§ **Exercise description**: The expected output is exactly the lines below, starting at the line with "camera: 10 degrees left, 5 degrees down" and ending at the line with "red mouse [279,32,346,128]", both included; no other line belongs in it.

§ **Data shown**:

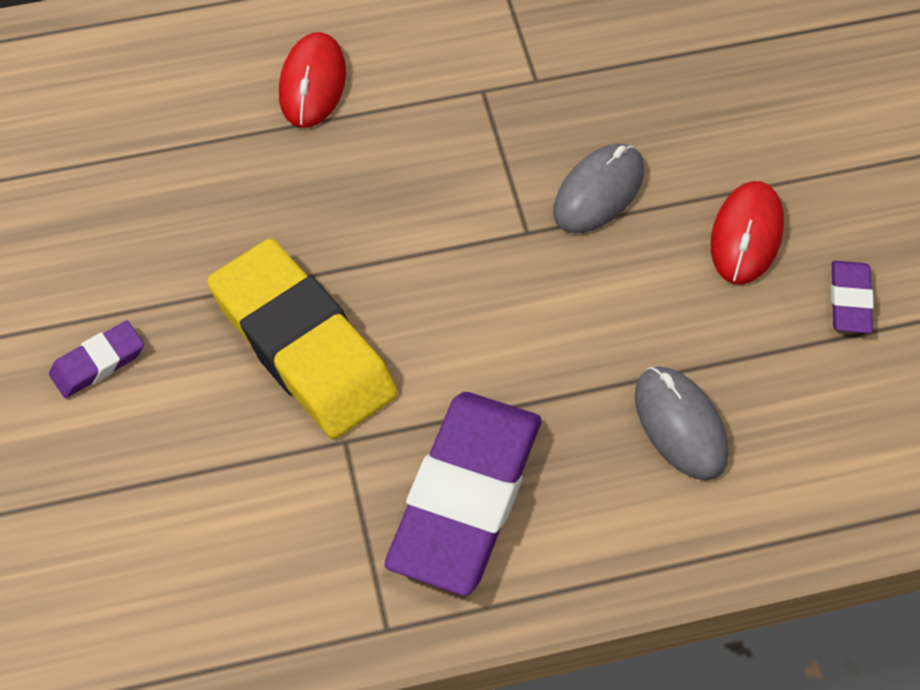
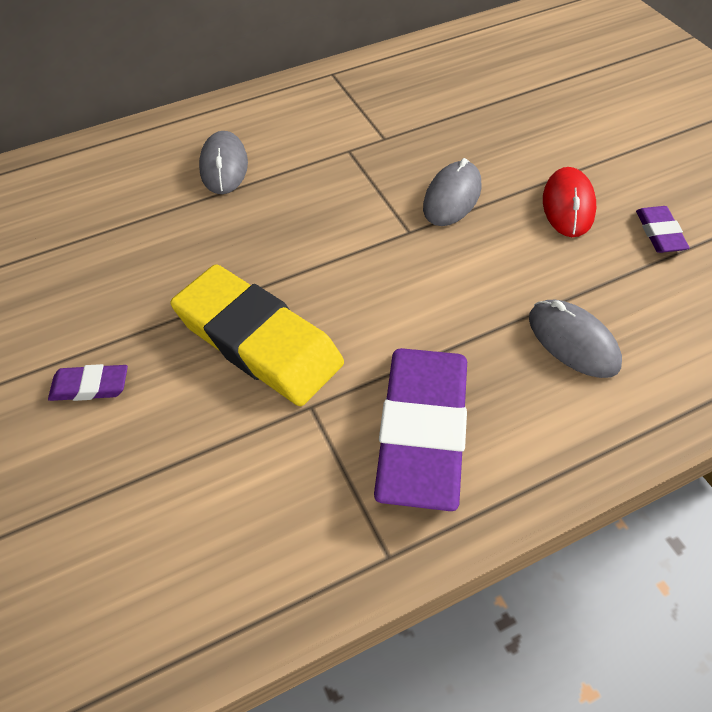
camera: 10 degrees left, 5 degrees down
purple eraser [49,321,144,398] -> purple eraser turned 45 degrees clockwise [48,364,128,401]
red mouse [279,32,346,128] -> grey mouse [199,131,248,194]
---
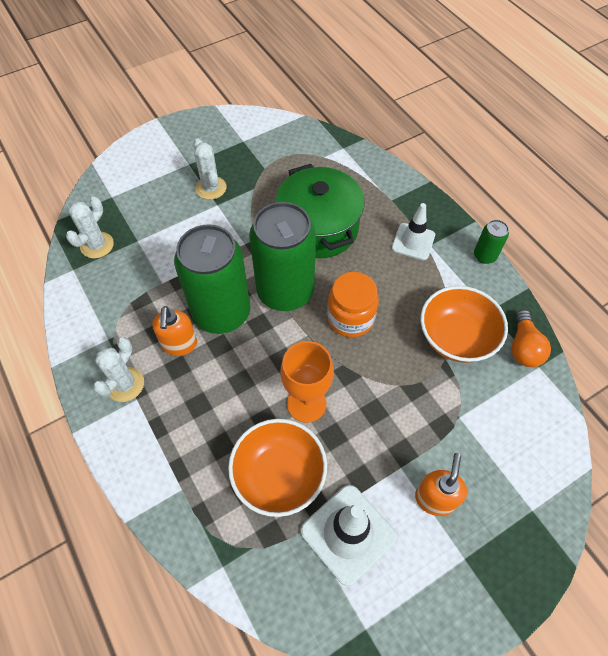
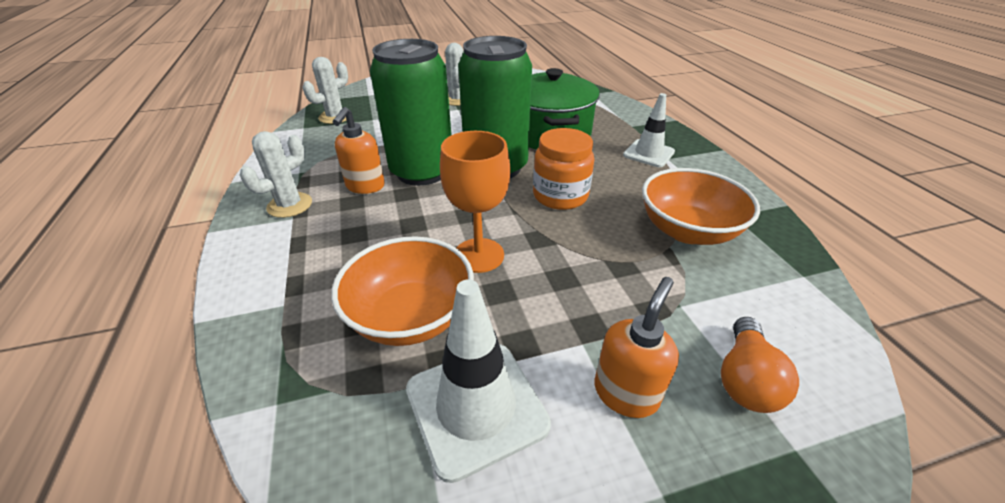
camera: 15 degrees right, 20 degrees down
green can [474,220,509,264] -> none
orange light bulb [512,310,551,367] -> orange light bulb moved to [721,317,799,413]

§ **Your solution**:
camera: 10 degrees left, 5 degrees down
purple eraser [49,321,144,398] -> purple eraser turned 45 degrees clockwise [48,364,128,401]
red mouse [279,32,346,128] -> grey mouse [199,131,248,194]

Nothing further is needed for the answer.